=== Section Start ===

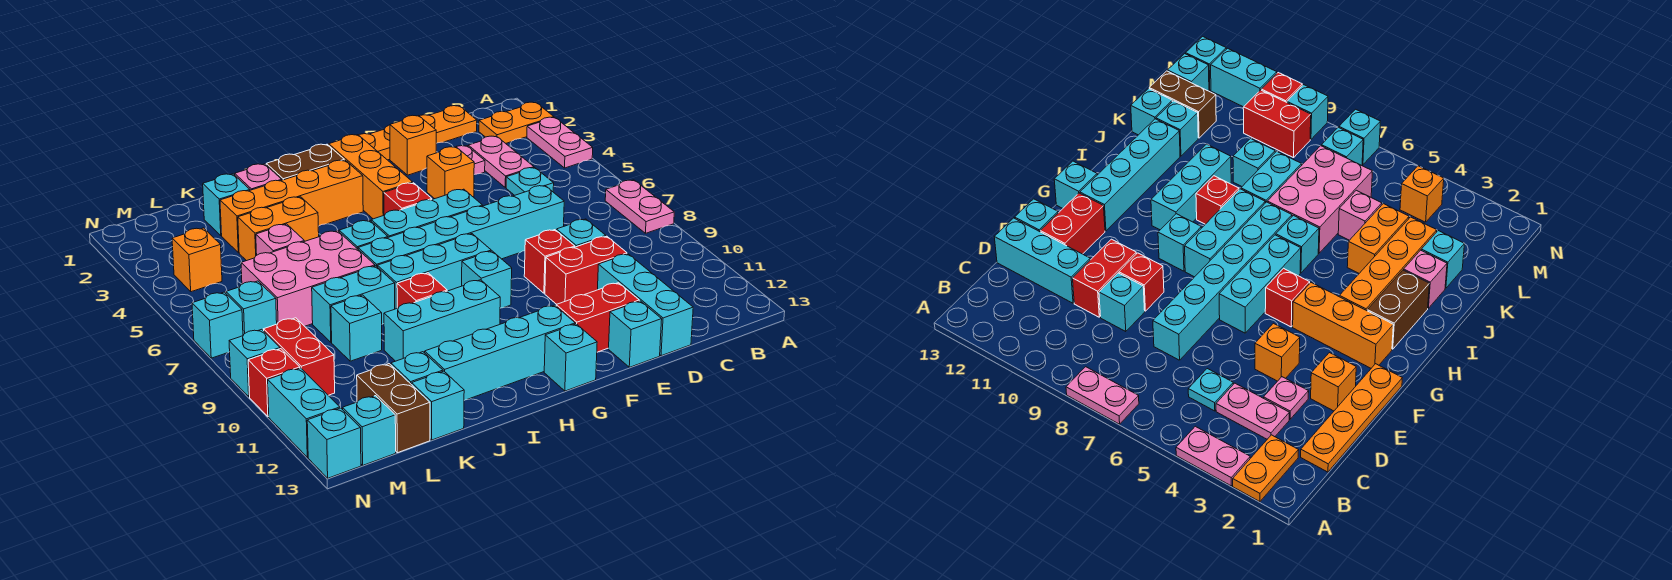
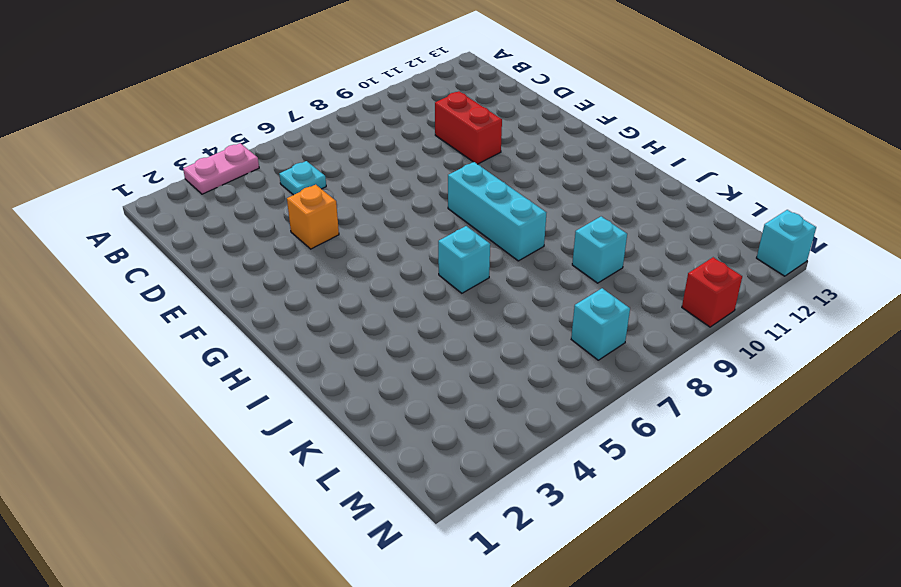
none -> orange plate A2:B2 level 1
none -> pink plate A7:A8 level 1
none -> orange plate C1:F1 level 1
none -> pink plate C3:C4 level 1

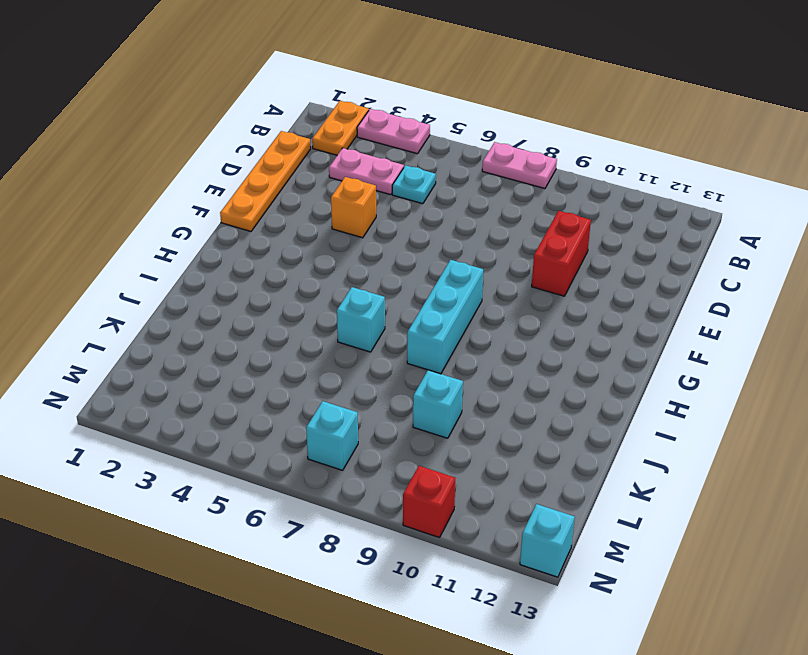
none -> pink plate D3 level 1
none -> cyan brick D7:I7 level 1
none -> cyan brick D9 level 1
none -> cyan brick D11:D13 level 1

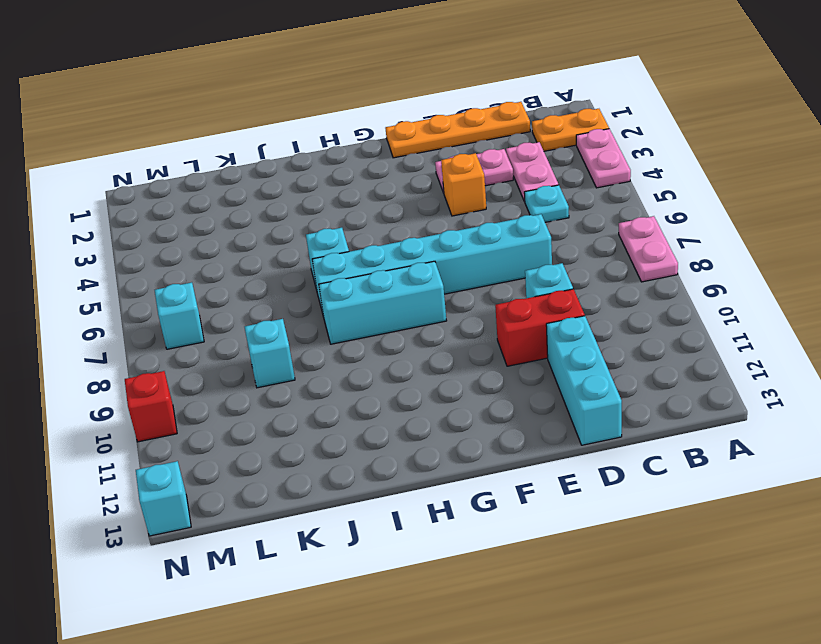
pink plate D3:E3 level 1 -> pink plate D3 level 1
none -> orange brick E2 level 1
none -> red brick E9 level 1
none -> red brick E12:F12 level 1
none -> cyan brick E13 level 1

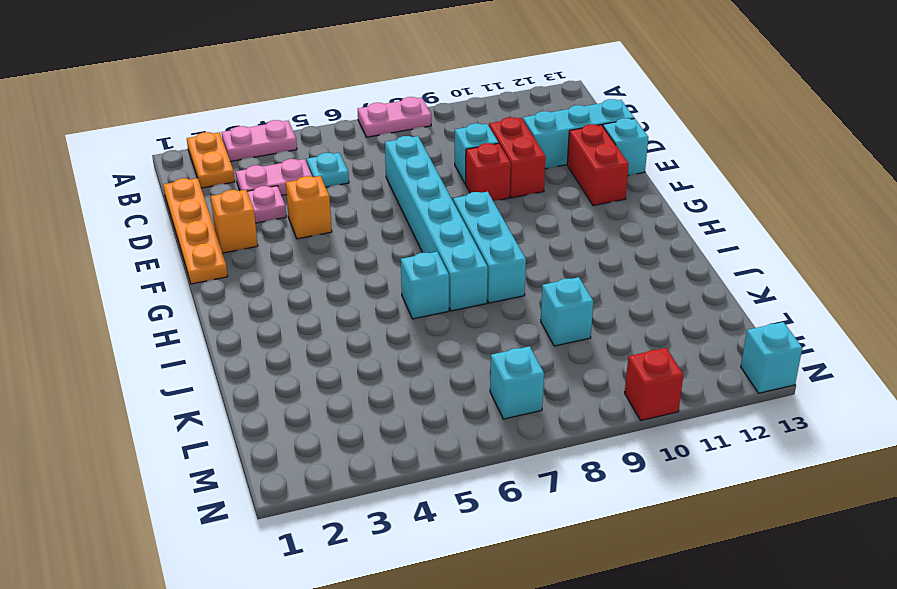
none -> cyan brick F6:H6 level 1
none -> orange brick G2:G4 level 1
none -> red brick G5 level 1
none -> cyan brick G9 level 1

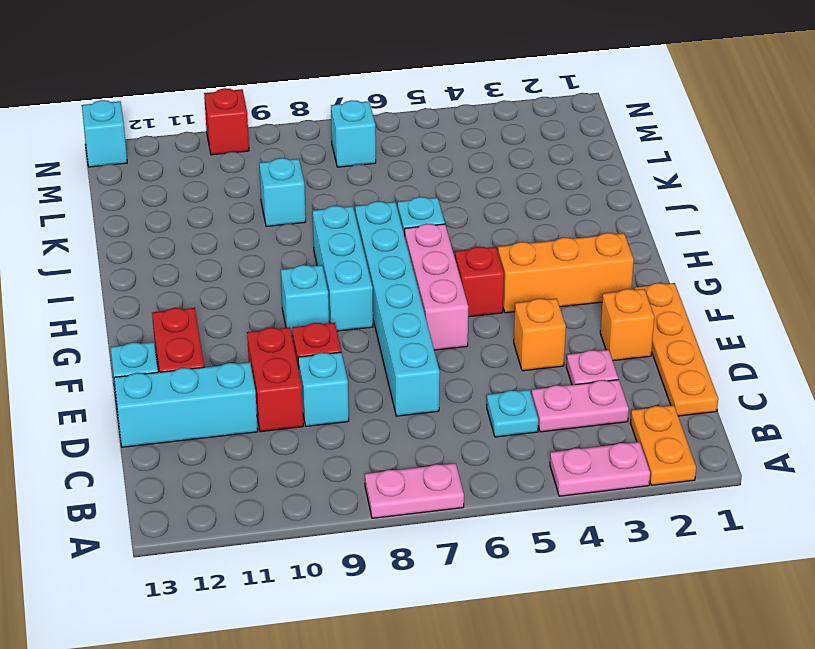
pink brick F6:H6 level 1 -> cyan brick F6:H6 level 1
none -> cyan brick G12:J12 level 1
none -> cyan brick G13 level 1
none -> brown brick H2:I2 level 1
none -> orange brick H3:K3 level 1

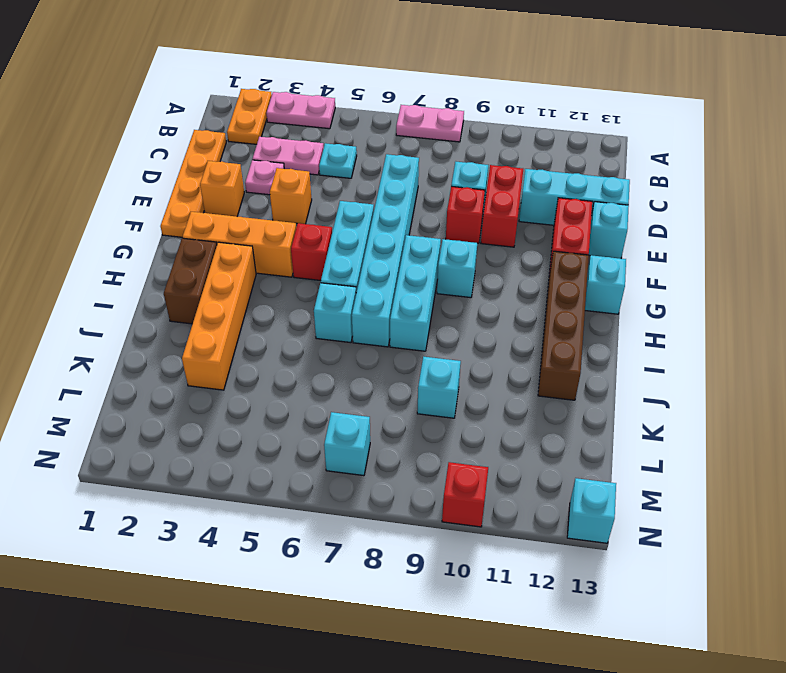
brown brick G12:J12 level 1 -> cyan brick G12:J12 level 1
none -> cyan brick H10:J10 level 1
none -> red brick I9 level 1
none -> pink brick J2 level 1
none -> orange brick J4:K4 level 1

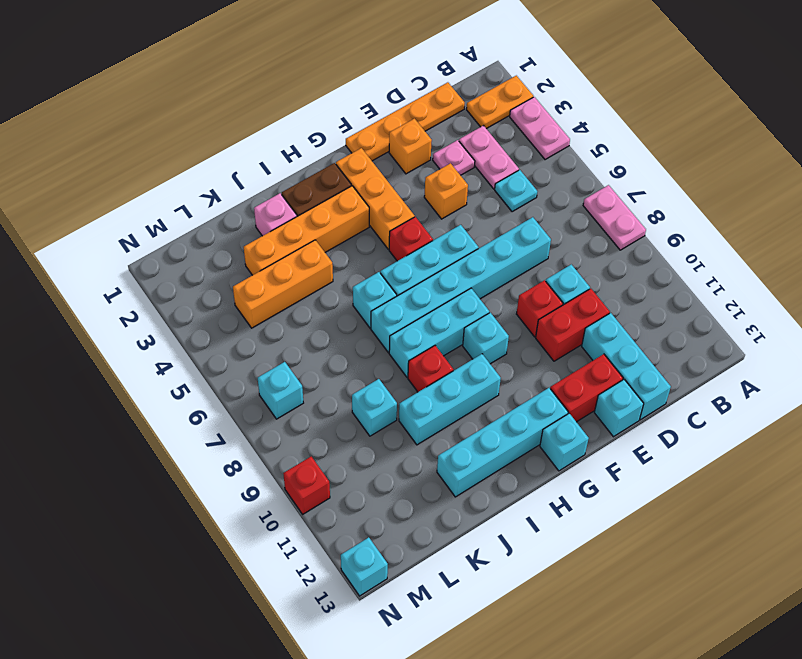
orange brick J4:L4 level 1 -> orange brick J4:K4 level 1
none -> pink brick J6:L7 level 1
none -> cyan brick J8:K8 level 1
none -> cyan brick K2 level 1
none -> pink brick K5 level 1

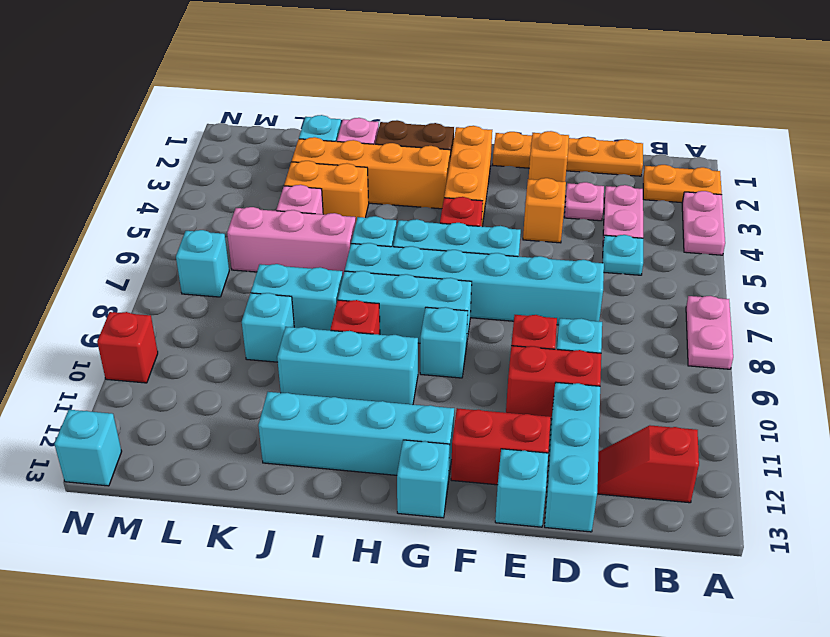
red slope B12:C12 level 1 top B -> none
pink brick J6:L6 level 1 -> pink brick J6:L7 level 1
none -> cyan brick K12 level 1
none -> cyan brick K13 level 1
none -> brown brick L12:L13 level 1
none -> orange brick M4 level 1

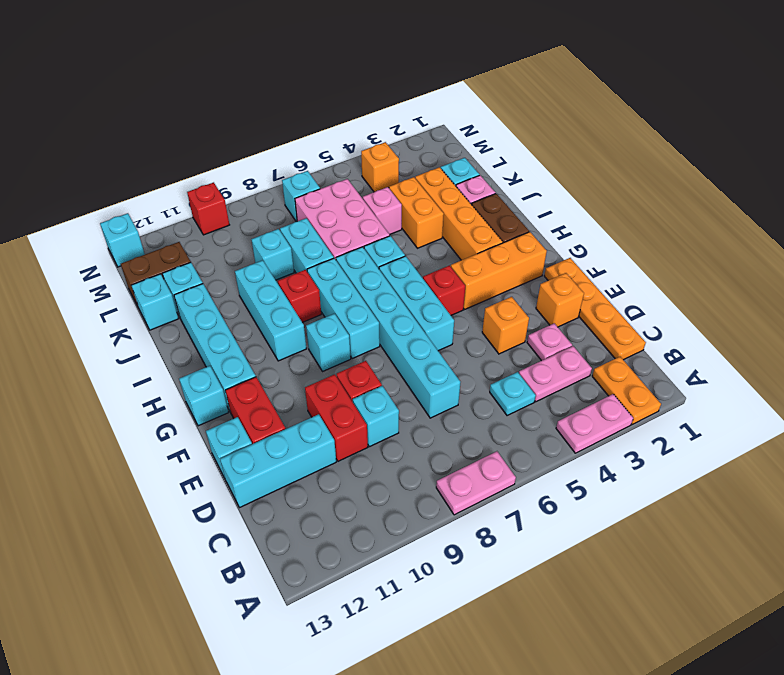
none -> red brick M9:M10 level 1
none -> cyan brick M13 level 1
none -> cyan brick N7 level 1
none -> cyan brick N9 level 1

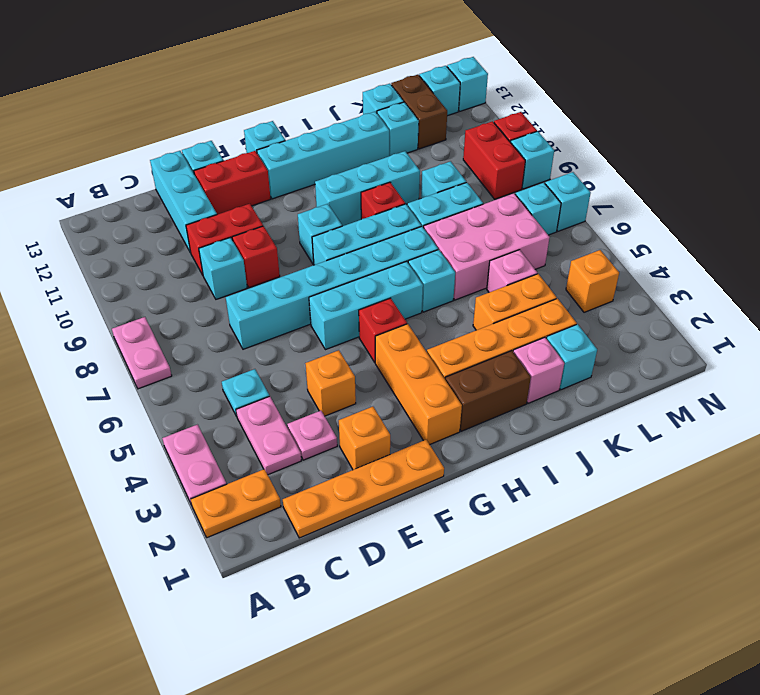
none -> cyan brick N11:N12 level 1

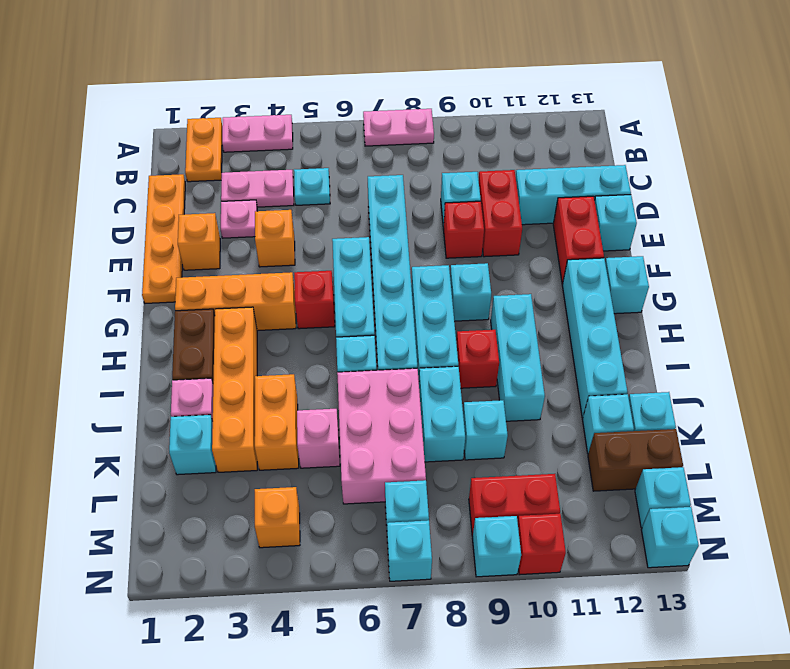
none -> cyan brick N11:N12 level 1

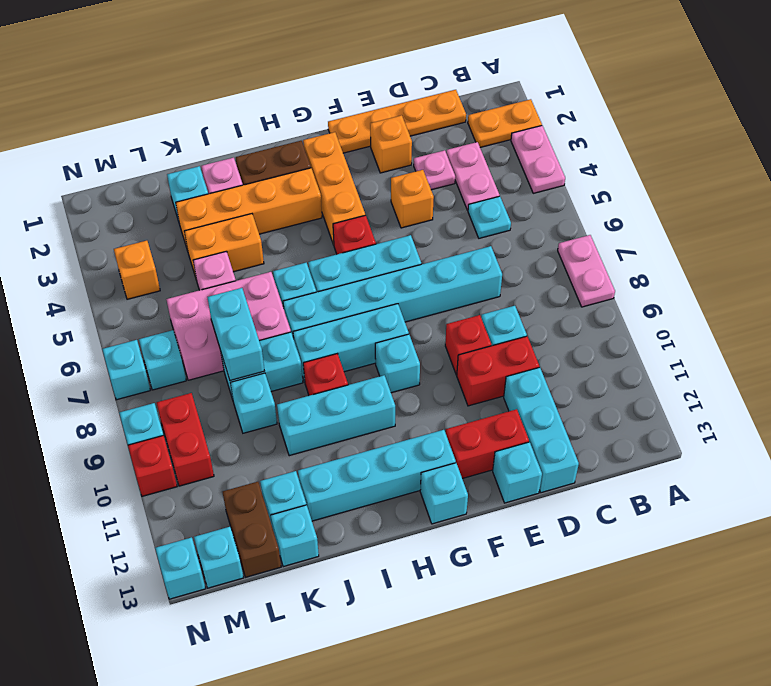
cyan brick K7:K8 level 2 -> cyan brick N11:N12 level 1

=== Section End ===
=== Section Start ===

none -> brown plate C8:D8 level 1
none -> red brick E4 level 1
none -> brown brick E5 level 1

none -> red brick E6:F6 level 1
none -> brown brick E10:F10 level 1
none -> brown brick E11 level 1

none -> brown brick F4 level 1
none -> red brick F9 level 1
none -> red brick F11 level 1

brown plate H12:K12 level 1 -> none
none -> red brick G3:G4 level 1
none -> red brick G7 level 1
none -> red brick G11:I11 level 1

=== Section End ===

- Task item -
Would you copy out every line in the records that includes the string "pink"?

- Written reply -
none -> pink plate A7:A8 level 1
none -> pink plate C3:C4 level 1
none -> pink plate D3 level 1
pink plate D3:E3 level 1 -> pink plate D3 level 1
pink brick F6:H6 level 1 -> cyan brick F6:H6 level 1
none -> pink brick J2 level 1
none -> pink brick J6:L7 level 1
none -> pink brick K5 level 1
pink brick J6:L6 level 1 -> pink brick J6:L7 level 1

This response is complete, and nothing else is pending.